Top of Task inputs
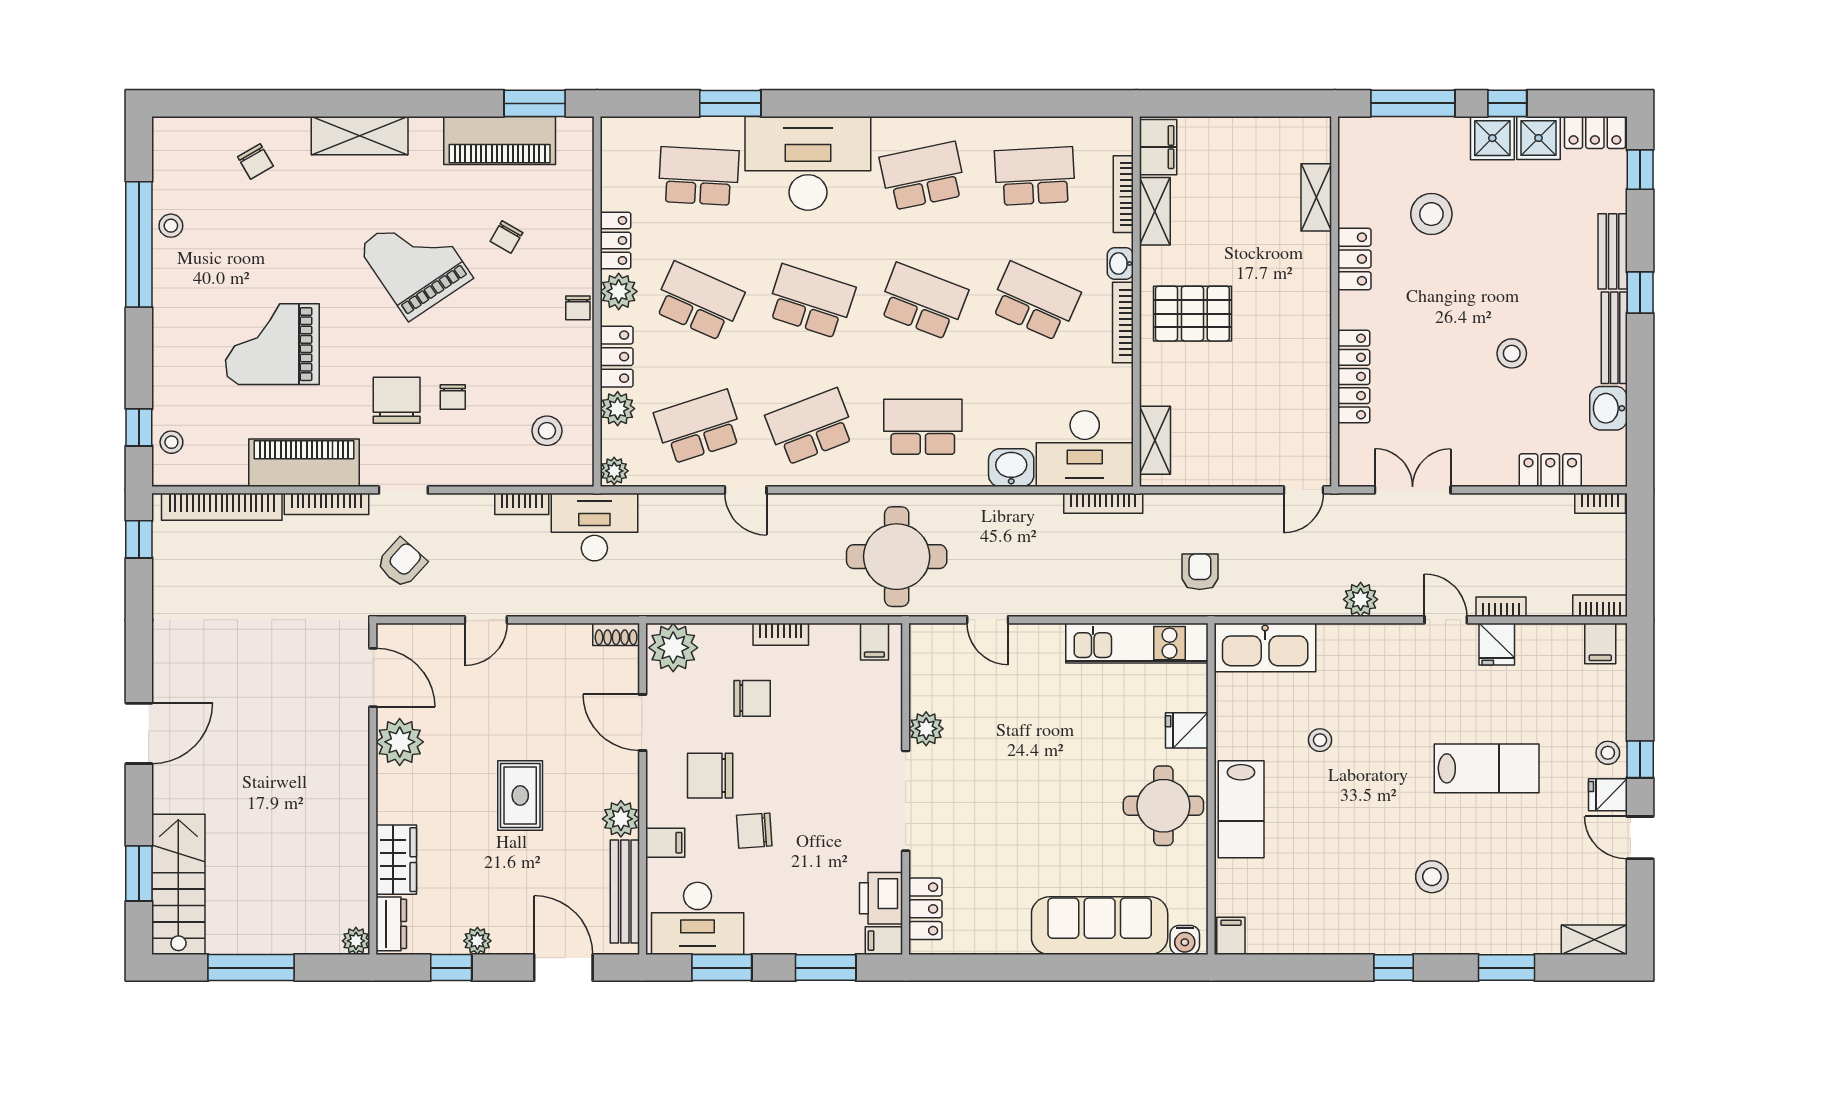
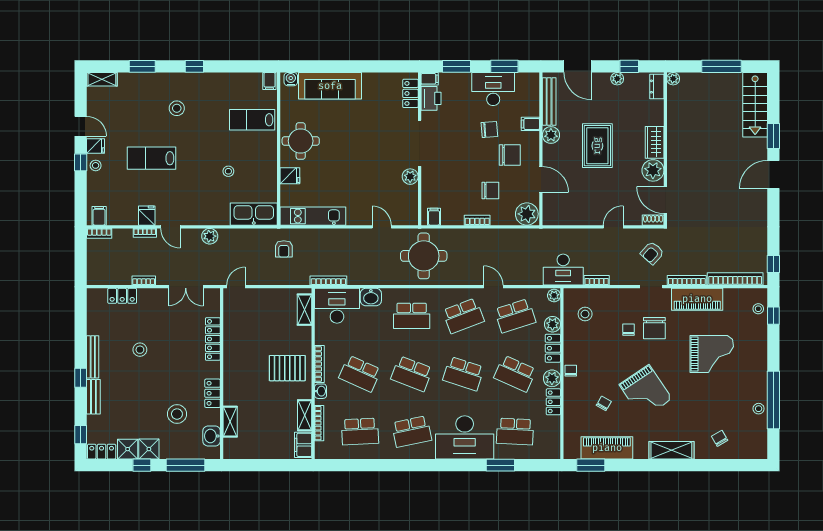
washbasin: (1608, 408) -> (212, 436), moved, turned 180
bookcase: (1600, 503) -> (144, 281), moved
shoe rack: (616, 634) -> (653, 220), moved
chair: (752, 698) -> (490, 191), turned 180
rug: (520, 795) -> (597, 146), width x1.36, depth x1.43
lab bench: (1241, 809) -> (252, 120), moved, turned -90
wardrobe: (396, 860) -> (655, 142), moved
window: (139, 873) -> (773, 136), moved
desk: (698, 918) -> (493, 89), moved

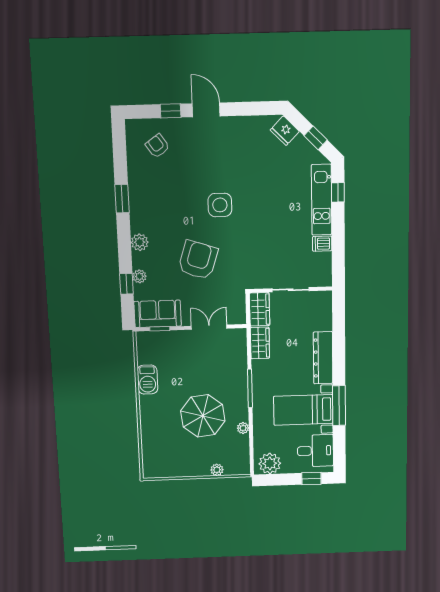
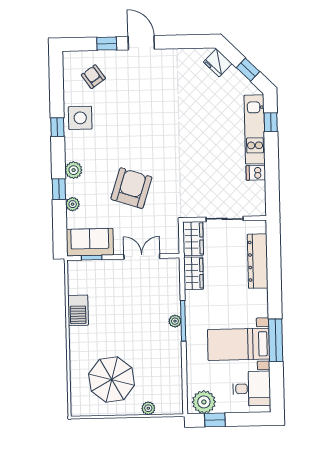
window: (122, 199) -> (57, 127), width x0.67
side table: (220, 205) -> (80, 118), moved
window: (126, 284) -> (59, 189), moved
dresser: (323, 358) -> (258, 261), moved
parasol: (203, 416) -> (112, 379), moved
plant: (243, 428) -> (175, 321), moved
window: (311, 478) -> (215, 420), moved

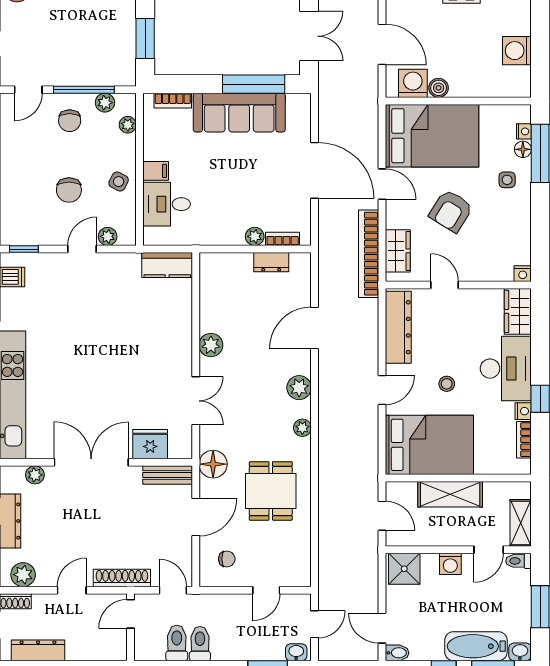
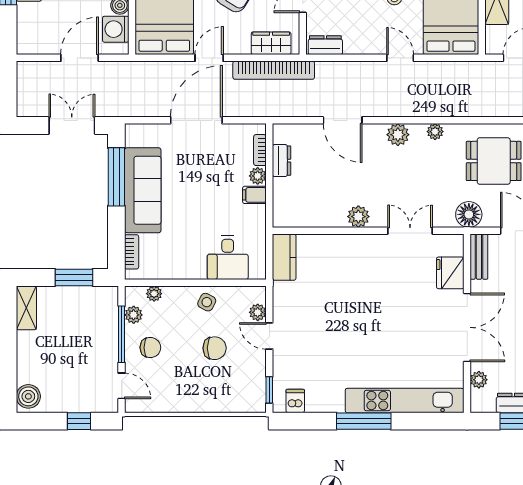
filing cabinet: (156, 171) -> (254, 195), moved, turned -90
dresser: (398, 327) -> (325, 45), width x0.51, depth x0.80
double door: (91, 462) -> (467, 327), swing flipped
Bottom of Task inputs
**Exercise description:**
Set down the data above exactly as written. Omit the pictures.

**Result:**
washbasin: (1608, 408) -> (212, 436), moved, turned 180
bookcase: (1600, 503) -> (144, 281), moved
shoe rack: (616, 634) -> (653, 220), moved
chair: (752, 698) -> (490, 191), turned 180
rug: (520, 795) -> (597, 146), width x1.36, depth x1.43
lab bench: (1241, 809) -> (252, 120), moved, turned -90
wardrobe: (396, 860) -> (655, 142), moved
window: (139, 873) -> (773, 136), moved
desk: (698, 918) -> (493, 89), moved

window: (122, 199) -> (57, 127), width x0.67
side table: (220, 205) -> (80, 118), moved
window: (126, 284) -> (59, 189), moved
dresser: (323, 358) -> (258, 261), moved
parasol: (203, 416) -> (112, 379), moved
plant: (243, 428) -> (175, 321), moved
window: (311, 478) -> (215, 420), moved

filing cabinet: (156, 171) -> (254, 195), moved, turned -90
dresser: (398, 327) -> (325, 45), width x0.51, depth x0.80
double door: (91, 462) -> (467, 327), swing flipped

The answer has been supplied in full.